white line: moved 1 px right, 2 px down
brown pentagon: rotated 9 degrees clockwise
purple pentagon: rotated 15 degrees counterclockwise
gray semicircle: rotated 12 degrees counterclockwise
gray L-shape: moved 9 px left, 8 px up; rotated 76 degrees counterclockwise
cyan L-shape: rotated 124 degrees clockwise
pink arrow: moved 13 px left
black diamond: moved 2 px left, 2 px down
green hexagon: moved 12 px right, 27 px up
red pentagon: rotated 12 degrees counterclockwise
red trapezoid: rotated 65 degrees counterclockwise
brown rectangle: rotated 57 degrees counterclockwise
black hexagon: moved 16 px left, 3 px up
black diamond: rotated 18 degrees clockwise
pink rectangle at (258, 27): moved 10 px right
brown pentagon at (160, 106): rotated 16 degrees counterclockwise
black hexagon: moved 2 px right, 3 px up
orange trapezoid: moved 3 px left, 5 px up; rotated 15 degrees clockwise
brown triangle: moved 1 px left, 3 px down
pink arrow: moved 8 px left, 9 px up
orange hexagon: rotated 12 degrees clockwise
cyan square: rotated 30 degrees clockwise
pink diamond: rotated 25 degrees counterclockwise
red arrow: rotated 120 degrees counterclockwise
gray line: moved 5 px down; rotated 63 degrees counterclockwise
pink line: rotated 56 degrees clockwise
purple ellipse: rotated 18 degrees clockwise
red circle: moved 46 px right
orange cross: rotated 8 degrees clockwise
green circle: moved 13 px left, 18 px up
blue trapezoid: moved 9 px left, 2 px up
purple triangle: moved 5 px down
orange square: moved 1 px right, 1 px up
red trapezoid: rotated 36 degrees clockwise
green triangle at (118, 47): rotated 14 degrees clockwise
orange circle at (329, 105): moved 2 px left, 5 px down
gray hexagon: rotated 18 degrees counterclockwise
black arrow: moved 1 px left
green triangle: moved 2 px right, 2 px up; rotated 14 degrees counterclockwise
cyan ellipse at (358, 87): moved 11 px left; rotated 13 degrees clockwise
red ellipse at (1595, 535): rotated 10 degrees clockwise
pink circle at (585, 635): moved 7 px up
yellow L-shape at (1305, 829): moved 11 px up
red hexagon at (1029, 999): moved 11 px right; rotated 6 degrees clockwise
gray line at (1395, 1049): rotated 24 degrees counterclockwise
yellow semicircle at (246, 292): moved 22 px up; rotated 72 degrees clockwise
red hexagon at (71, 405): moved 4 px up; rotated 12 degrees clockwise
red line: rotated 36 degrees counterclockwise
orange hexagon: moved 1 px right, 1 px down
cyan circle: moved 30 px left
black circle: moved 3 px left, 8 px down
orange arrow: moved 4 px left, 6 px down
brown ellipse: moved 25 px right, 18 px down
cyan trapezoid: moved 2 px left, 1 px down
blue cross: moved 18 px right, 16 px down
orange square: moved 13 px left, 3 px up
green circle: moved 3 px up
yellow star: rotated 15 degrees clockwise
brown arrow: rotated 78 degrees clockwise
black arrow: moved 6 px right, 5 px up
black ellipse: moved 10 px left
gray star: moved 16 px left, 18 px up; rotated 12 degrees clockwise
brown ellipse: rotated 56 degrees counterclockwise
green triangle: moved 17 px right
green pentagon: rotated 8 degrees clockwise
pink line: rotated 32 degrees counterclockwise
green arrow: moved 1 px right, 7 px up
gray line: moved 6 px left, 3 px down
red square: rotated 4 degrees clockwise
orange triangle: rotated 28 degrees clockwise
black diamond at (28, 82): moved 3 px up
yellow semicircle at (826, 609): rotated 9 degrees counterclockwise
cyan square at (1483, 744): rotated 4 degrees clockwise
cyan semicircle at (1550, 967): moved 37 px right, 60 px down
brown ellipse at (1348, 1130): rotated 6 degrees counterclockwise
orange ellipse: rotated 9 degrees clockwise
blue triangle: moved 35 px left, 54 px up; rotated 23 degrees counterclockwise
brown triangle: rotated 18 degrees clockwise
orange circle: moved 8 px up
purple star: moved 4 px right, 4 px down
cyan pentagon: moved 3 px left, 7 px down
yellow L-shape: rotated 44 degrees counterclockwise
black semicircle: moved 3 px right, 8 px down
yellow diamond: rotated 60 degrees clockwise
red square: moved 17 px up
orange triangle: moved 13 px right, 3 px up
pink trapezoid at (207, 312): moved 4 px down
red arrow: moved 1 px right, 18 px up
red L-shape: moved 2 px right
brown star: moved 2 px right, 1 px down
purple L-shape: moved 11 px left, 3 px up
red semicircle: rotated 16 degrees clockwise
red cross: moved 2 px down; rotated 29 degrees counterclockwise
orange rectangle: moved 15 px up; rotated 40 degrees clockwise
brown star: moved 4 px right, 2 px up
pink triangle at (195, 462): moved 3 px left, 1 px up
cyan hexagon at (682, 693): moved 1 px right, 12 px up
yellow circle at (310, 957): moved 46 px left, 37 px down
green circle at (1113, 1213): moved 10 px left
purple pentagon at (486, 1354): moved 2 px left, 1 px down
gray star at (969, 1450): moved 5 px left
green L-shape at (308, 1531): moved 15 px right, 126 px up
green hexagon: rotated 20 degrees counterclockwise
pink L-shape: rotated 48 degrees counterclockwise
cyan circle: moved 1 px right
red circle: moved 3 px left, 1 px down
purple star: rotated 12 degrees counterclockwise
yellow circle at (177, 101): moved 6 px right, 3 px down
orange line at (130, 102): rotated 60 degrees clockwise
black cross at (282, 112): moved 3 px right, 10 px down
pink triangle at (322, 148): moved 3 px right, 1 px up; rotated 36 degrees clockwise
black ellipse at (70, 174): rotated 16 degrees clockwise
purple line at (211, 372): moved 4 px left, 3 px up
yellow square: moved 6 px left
********
Problem requirements:
Count, in the listing, each line that holds the string "rectangle", then give the count and nothing else.

Output of the task:
3